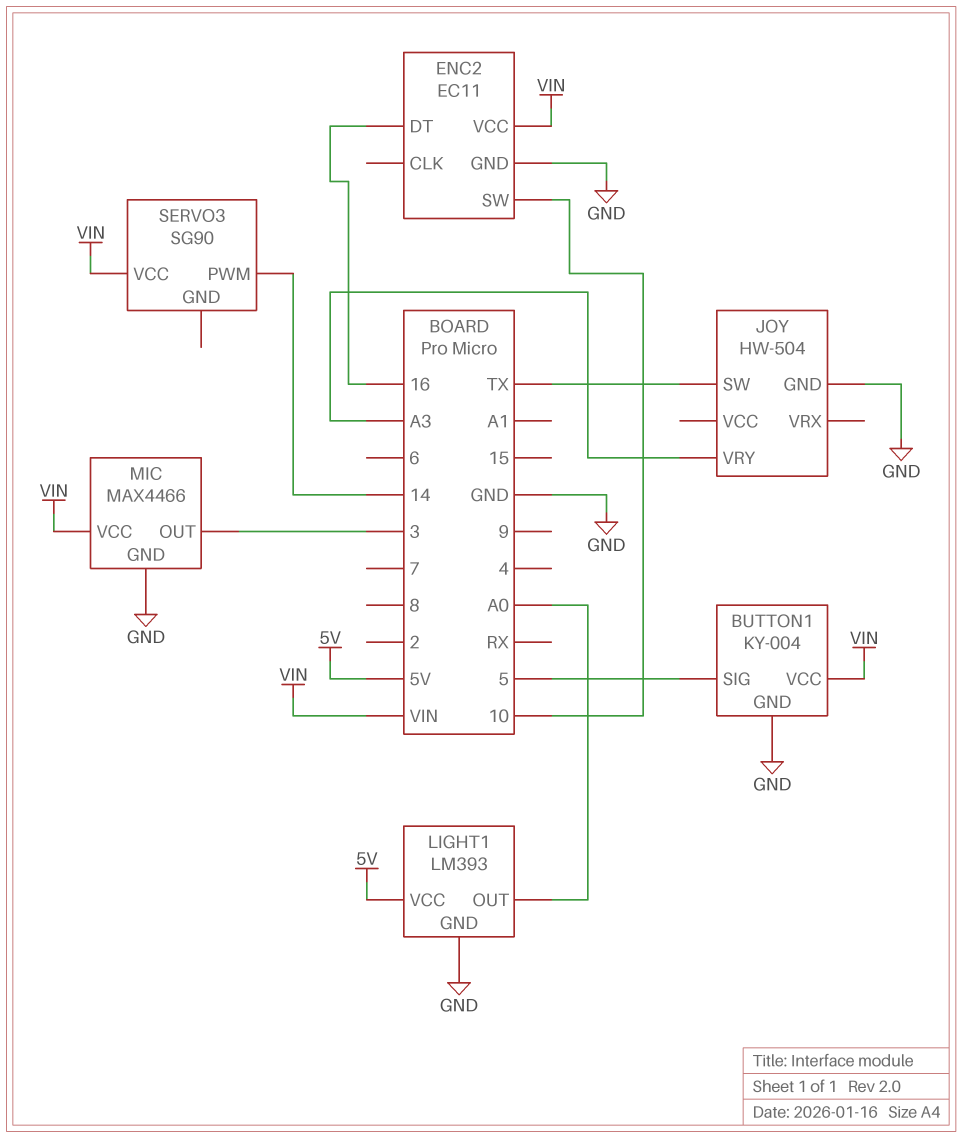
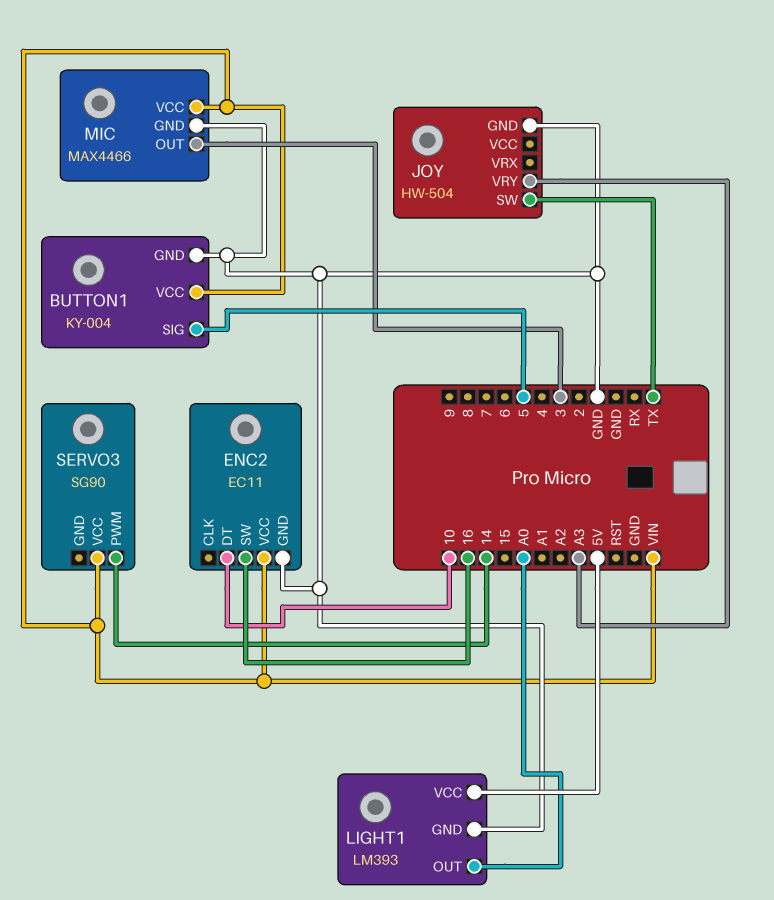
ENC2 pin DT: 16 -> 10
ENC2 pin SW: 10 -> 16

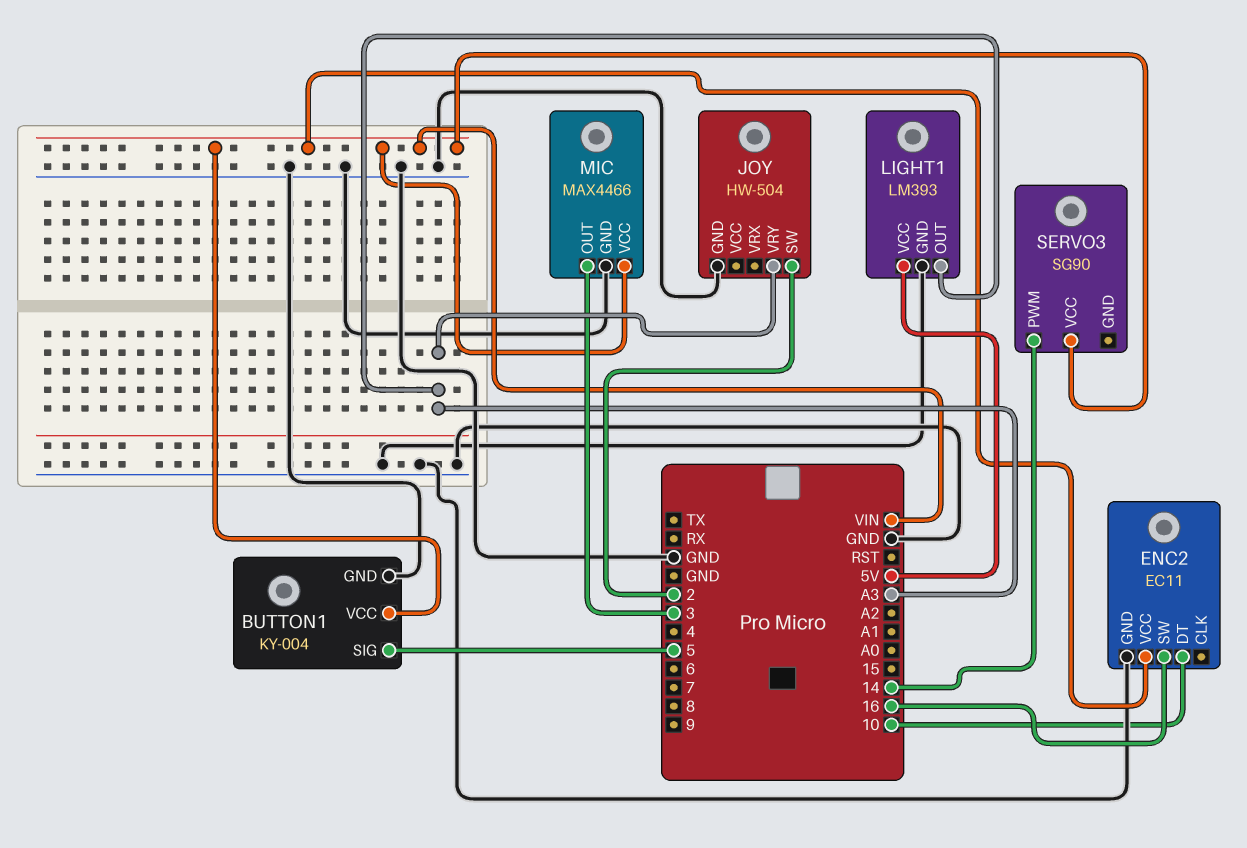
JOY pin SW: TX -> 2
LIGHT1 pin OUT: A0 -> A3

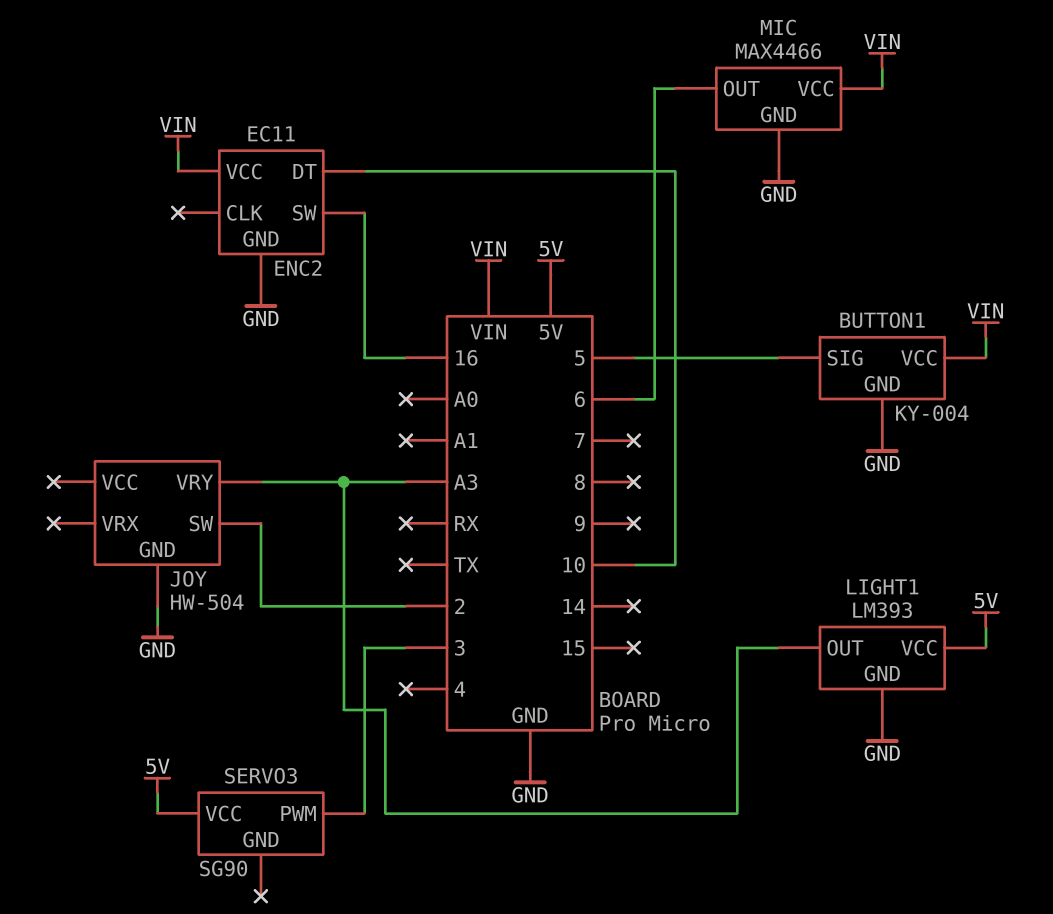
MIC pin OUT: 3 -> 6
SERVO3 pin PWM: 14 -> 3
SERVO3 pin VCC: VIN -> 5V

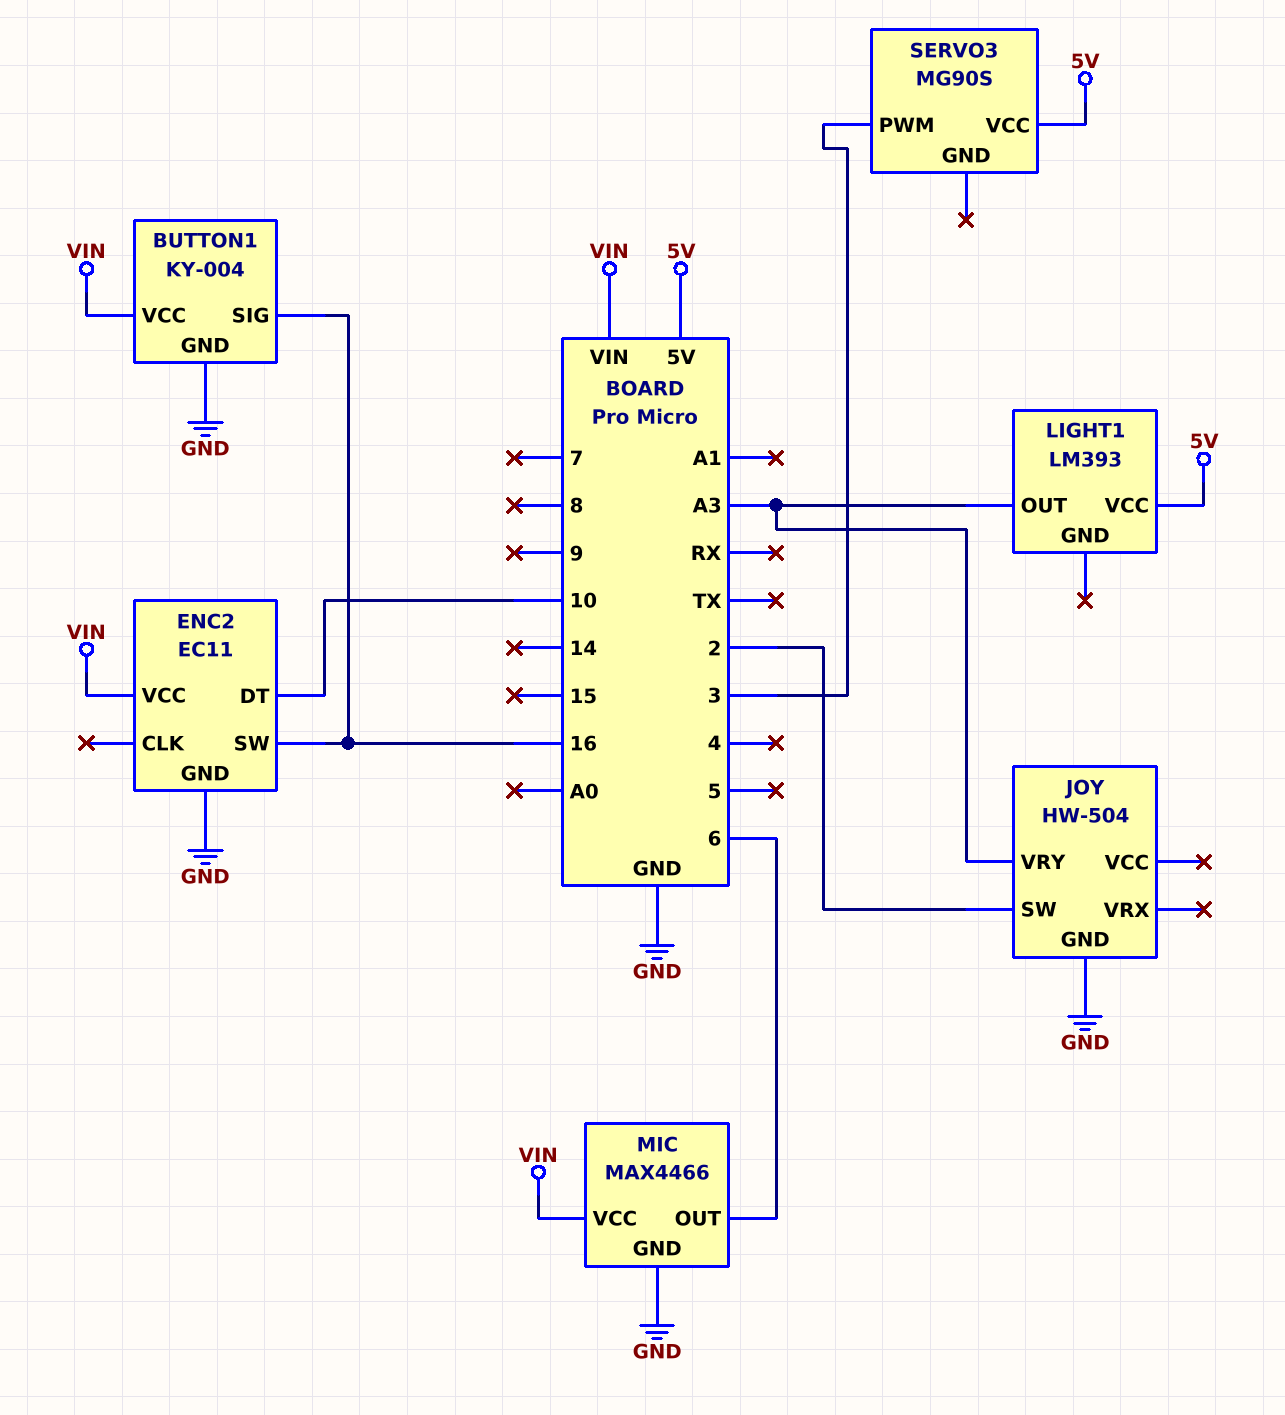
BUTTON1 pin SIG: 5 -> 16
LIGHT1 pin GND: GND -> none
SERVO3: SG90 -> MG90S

────

-- TASK PROMPT --
Pictures are to be omitted. The lines from the line holding "SERVO3 pin PWM: 14 -> 3" through the closing line of the data above are to be set down exactly, and nothing more.

-- PROBLEM SOLUTION --
SERVO3 pin PWM: 14 -> 3
SERVO3 pin VCC: VIN -> 5V

BUTTON1 pin SIG: 5 -> 16
LIGHT1 pin GND: GND -> none
SERVO3: SG90 -> MG90S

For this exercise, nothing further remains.